**What this task involves:**
From the records below, output exactly the lines running from the line containing "(211, 252) = (427, 199): orange" through the line containing "(665, 394) = (235, 441): none -> orange plate", and no others.

--- Record extracts Enclosed Below ---

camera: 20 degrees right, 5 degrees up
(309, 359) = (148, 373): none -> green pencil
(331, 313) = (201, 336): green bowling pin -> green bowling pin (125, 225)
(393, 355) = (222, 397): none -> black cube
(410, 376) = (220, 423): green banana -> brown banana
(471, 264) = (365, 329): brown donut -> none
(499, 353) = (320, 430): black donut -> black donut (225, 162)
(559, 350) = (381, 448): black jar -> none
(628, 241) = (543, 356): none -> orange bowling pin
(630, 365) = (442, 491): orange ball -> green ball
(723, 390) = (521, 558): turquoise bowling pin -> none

--- End of Enclosed Record extracts ---
--- Record extracts Enclosed Below ---

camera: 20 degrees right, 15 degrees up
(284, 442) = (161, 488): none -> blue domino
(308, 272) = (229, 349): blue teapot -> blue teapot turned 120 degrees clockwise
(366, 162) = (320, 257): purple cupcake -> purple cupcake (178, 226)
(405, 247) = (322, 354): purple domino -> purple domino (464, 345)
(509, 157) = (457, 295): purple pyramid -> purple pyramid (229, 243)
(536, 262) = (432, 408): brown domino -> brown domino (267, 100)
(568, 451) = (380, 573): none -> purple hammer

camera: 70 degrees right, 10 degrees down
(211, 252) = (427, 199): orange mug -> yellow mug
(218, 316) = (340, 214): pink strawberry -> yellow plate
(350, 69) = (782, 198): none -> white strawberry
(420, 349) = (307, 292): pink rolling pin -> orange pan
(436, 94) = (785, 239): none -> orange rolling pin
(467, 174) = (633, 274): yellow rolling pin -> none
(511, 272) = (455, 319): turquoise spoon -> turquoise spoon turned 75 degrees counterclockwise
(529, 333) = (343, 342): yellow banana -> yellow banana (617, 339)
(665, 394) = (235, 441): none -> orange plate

--- End of Enclosed Record extracts ---
--- Record extracts Enclosed Below ---

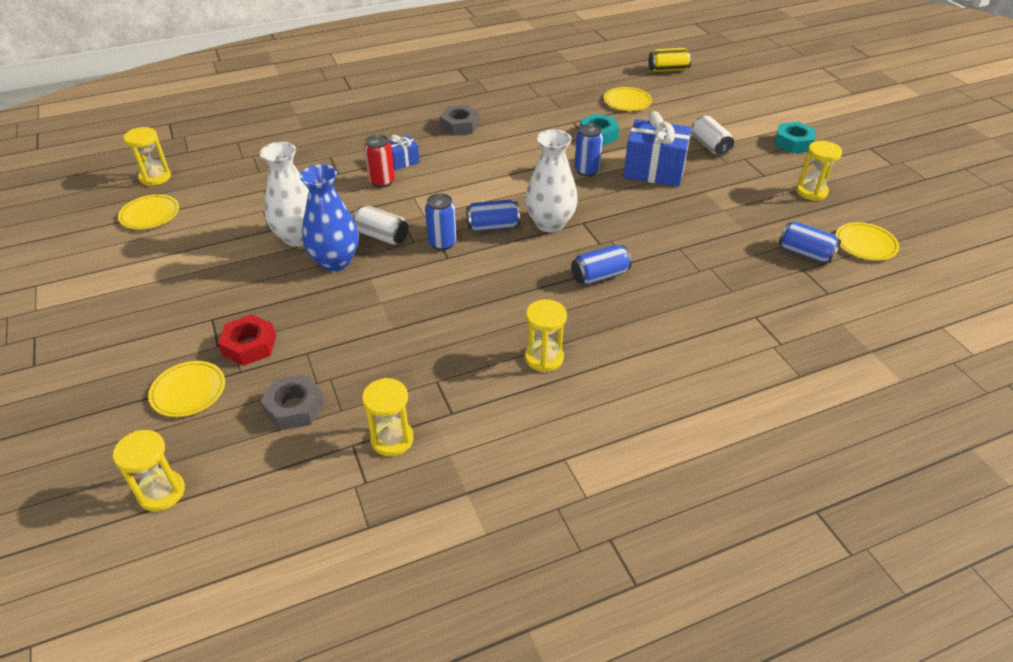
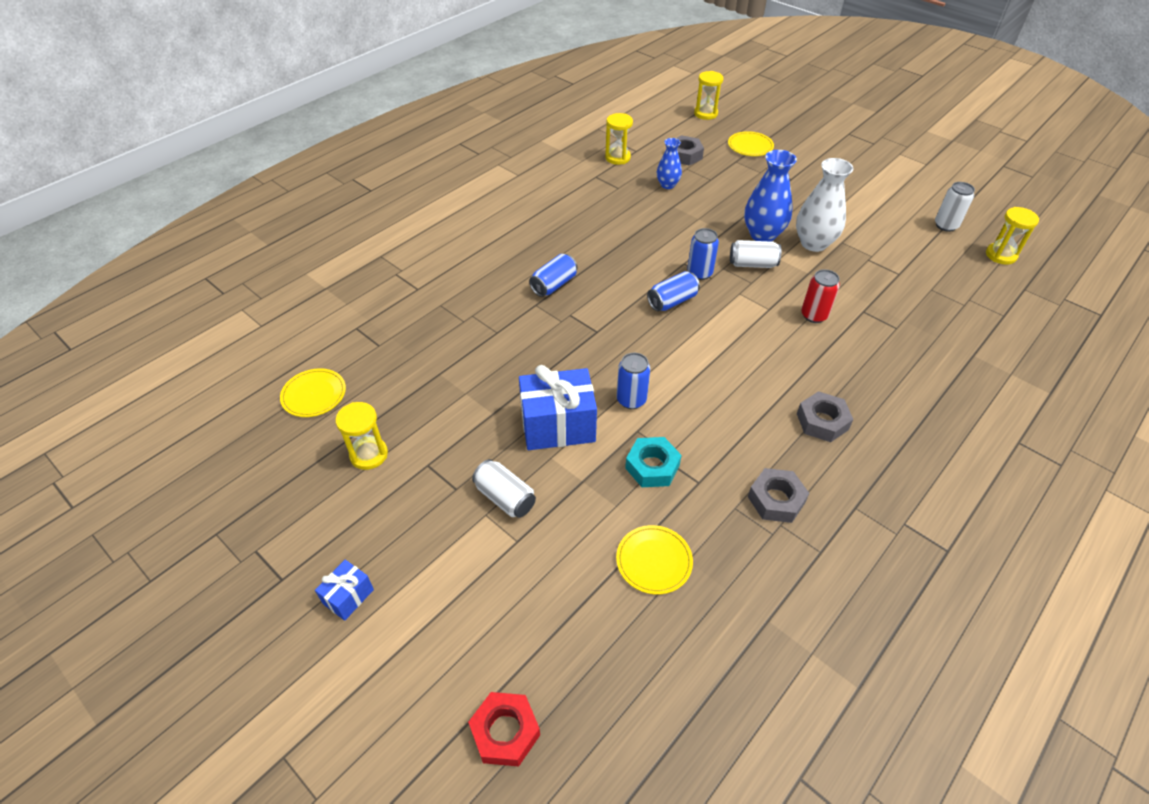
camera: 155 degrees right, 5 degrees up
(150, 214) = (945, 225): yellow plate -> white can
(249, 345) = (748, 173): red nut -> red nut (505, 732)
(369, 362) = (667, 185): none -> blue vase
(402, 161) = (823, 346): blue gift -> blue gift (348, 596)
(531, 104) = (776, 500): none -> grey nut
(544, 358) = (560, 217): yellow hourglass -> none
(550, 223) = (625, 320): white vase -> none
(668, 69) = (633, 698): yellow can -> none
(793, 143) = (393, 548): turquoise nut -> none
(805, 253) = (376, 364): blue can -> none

--- End of Enclosed Record extracts ---

**Output for this exercise:**
(211, 252) = (427, 199): orange mug -> yellow mug
(218, 316) = (340, 214): pink strawberry -> yellow plate
(350, 69) = (782, 198): none -> white strawberry
(420, 349) = (307, 292): pink rolling pin -> orange pan
(436, 94) = (785, 239): none -> orange rolling pin
(467, 174) = (633, 274): yellow rolling pin -> none
(511, 272) = (455, 319): turquoise spoon -> turquoise spoon turned 75 degrees counterclockwise
(529, 333) = (343, 342): yellow banana -> yellow banana (617, 339)
(665, 394) = (235, 441): none -> orange plate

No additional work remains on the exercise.